» The task
Find the line in the entries below that contains "R3: none -> 1k (VS, W8)". Repeat it exactly, and every line after it through the line that contains "C3: 2.2uF (DGND, N1)".

» Supplied material

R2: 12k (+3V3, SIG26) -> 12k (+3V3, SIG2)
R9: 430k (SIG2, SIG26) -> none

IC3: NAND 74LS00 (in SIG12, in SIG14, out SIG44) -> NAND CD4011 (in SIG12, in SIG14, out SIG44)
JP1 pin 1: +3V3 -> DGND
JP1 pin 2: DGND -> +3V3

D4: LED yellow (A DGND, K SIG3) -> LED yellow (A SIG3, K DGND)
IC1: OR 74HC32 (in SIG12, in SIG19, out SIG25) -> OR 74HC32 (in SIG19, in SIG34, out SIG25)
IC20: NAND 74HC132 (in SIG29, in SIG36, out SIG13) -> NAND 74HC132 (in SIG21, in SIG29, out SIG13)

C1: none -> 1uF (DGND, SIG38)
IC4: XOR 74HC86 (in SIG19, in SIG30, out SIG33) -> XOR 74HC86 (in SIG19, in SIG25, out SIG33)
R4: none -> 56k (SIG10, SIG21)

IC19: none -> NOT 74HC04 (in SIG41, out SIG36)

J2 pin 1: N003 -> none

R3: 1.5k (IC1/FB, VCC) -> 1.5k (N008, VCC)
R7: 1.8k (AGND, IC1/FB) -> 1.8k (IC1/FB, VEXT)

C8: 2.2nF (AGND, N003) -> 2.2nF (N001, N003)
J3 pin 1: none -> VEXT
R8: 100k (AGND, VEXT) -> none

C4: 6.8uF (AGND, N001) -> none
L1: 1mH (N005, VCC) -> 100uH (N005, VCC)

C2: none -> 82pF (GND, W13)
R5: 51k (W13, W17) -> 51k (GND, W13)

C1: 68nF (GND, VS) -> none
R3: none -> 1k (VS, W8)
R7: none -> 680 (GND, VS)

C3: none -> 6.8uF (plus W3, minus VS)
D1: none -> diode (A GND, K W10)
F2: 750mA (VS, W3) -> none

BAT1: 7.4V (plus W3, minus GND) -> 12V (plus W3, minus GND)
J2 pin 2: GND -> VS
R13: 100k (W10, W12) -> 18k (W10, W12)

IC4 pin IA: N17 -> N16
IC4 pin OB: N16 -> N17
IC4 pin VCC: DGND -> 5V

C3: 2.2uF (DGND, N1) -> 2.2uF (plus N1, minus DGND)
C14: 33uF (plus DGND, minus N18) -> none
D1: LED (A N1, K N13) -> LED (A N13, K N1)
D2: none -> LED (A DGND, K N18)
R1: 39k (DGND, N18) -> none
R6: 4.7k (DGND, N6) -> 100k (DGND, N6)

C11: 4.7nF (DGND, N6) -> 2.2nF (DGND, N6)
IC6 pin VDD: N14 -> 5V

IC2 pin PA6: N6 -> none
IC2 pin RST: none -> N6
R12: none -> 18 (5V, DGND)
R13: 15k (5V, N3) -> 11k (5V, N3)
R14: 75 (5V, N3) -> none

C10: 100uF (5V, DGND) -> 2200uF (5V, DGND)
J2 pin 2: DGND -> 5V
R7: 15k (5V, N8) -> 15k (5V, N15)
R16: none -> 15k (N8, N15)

» Finished exercise
R3: none -> 1k (VS, W8)
R7: none -> 680 (GND, VS)

C3: none -> 6.8uF (plus W3, minus VS)
D1: none -> diode (A GND, K W10)
F2: 750mA (VS, W3) -> none

BAT1: 7.4V (plus W3, minus GND) -> 12V (plus W3, minus GND)
J2 pin 2: GND -> VS
R13: 100k (W10, W12) -> 18k (W10, W12)

IC4 pin IA: N17 -> N16
IC4 pin OB: N16 -> N17
IC4 pin VCC: DGND -> 5V

C3: 2.2uF (DGND, N1) -> 2.2uF (plus N1, minus DGND)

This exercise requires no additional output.